## Prompt:
Could you restate all of the records below exactly, with the pictures left out?

(Scene comparison data)

[Start of Attachment]

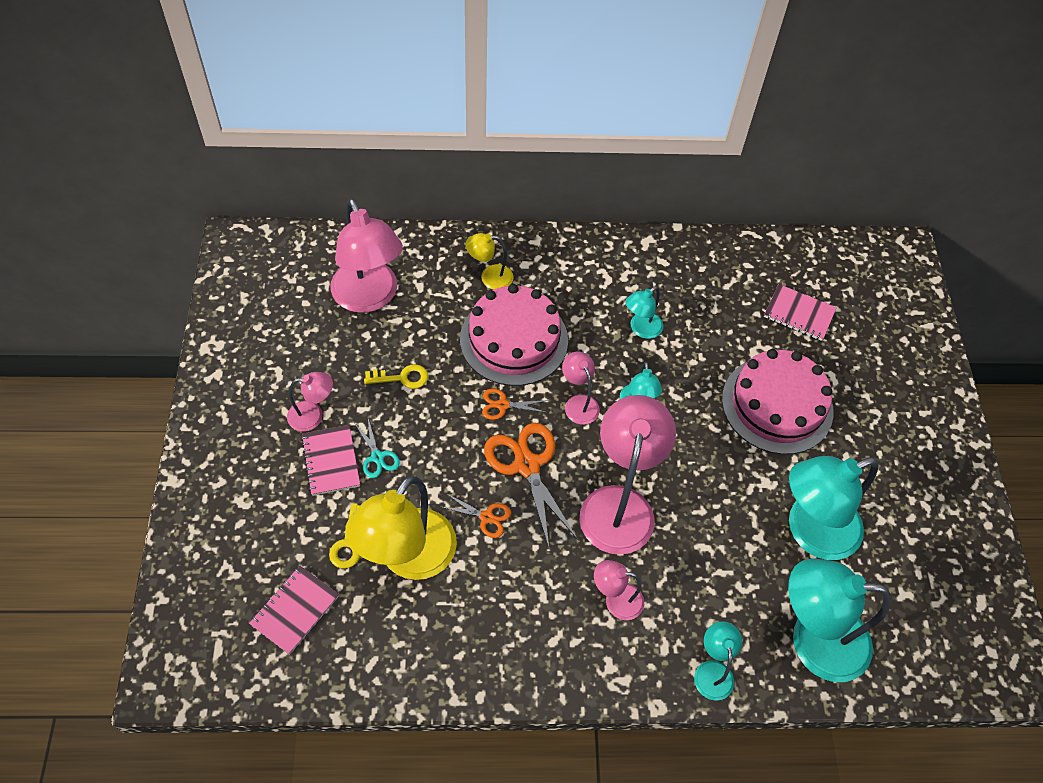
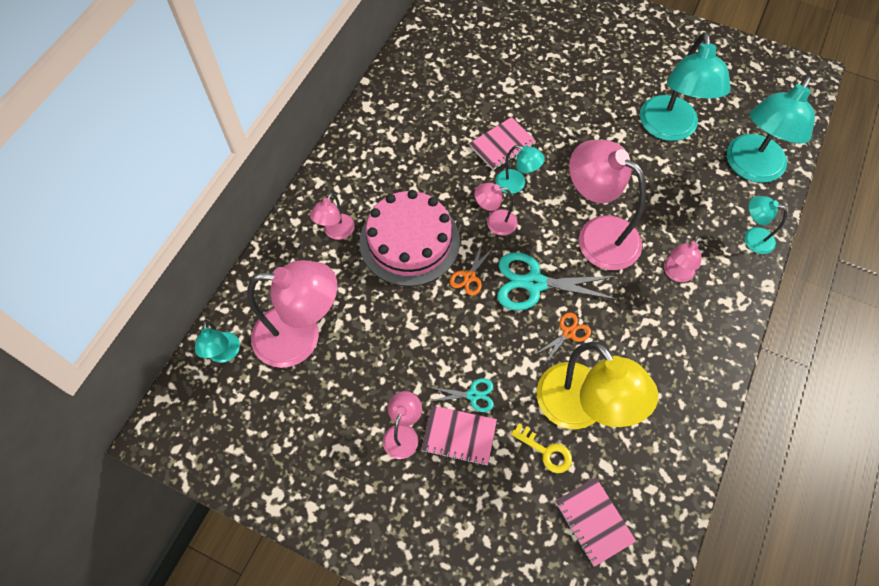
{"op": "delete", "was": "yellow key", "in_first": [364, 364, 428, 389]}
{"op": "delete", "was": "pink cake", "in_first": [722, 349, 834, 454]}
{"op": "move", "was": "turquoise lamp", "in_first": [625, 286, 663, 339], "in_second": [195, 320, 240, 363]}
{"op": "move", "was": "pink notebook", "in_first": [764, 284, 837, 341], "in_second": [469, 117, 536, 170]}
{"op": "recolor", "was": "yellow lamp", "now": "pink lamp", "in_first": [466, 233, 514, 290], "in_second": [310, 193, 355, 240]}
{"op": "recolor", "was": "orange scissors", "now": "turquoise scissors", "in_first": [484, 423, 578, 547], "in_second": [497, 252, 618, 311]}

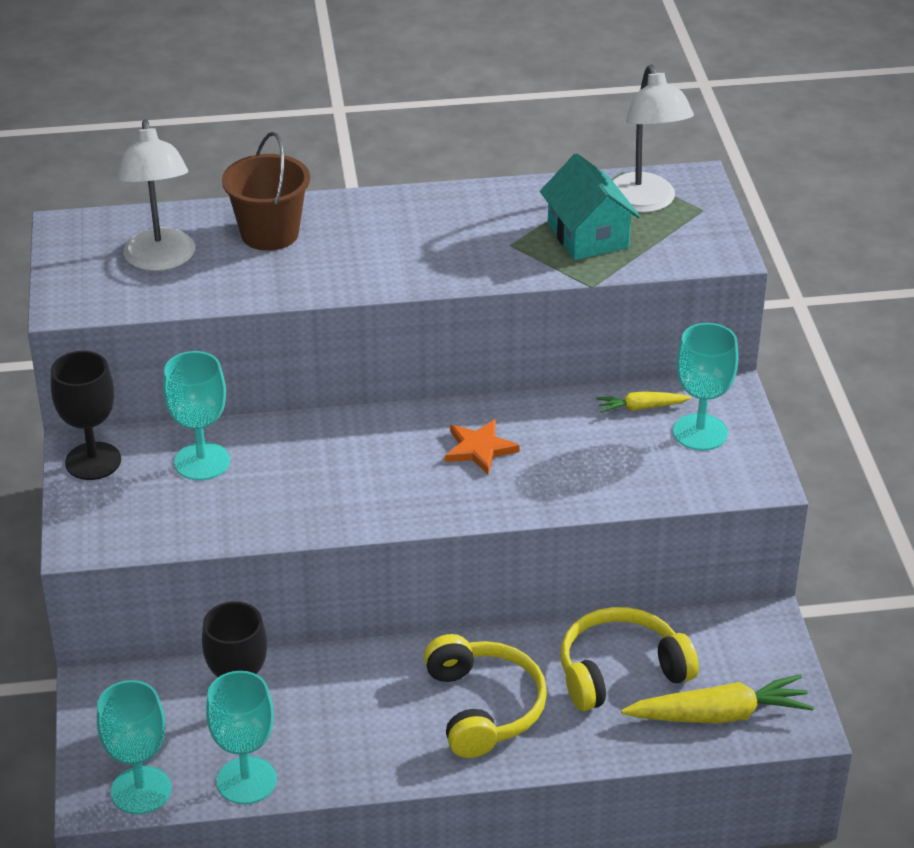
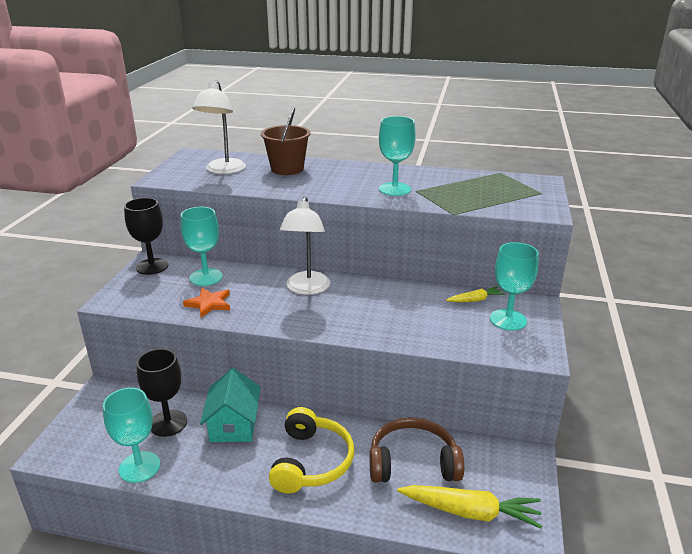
{"op": "move", "was": "turquoise goblet", "in_first": [97, 680, 172, 814], "in_second": [379, 116, 416, 196]}
{"op": "move", "was": "orange star", "in_first": [445, 419, 520, 474], "in_second": [183, 288, 230, 318]}
{"op": "move", "was": "turquoise house", "in_first": [540, 153, 640, 260], "in_second": [200, 368, 261, 442]}
{"op": "move", "was": "white lamp", "in_first": [612, 65, 694, 213], "in_second": [280, 196, 330, 295]}
{"op": "recolor", "was": "yellow headphones", "now": "brown headphones", "in_first": [561, 607, 699, 711], "in_second": [370, 417, 464, 483]}
{"op": "rotate", "was": "yellow carrot", "in_first": [596, 391, 692, 413], "in_second": [446, 287, 505, 302], "clockwise": 150}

[End of Attachment]

## Response below:
{"op": "delete", "was": "yellow key", "in_first": [364, 364, 428, 389]}
{"op": "delete", "was": "pink cake", "in_first": [722, 349, 834, 454]}
{"op": "move", "was": "turquoise lamp", "in_first": [625, 286, 663, 339], "in_second": [195, 320, 240, 363]}
{"op": "move", "was": "pink notebook", "in_first": [764, 284, 837, 341], "in_second": [469, 117, 536, 170]}
{"op": "recolor", "was": "yellow lamp", "now": "pink lamp", "in_first": [466, 233, 514, 290], "in_second": [310, 193, 355, 240]}
{"op": "recolor", "was": "orange scissors", "now": "turquoise scissors", "in_first": [484, 423, 578, 547], "in_second": [497, 252, 618, 311]}

{"op": "move", "was": "turquoise goblet", "in_first": [97, 680, 172, 814], "in_second": [379, 116, 416, 196]}
{"op": "move", "was": "orange star", "in_first": [445, 419, 520, 474], "in_second": [183, 288, 230, 318]}
{"op": "move", "was": "turquoise house", "in_first": [540, 153, 640, 260], "in_second": [200, 368, 261, 442]}
{"op": "move", "was": "white lamp", "in_first": [612, 65, 694, 213], "in_second": [280, 196, 330, 295]}
{"op": "recolor", "was": "yellow headphones", "now": "brown headphones", "in_first": [561, 607, 699, 711], "in_second": [370, 417, 464, 483]}
{"op": "rotate", "was": "yellow carrot", "in_first": [596, 391, 692, 413], "in_second": [446, 287, 505, 302], "clockwise": 150}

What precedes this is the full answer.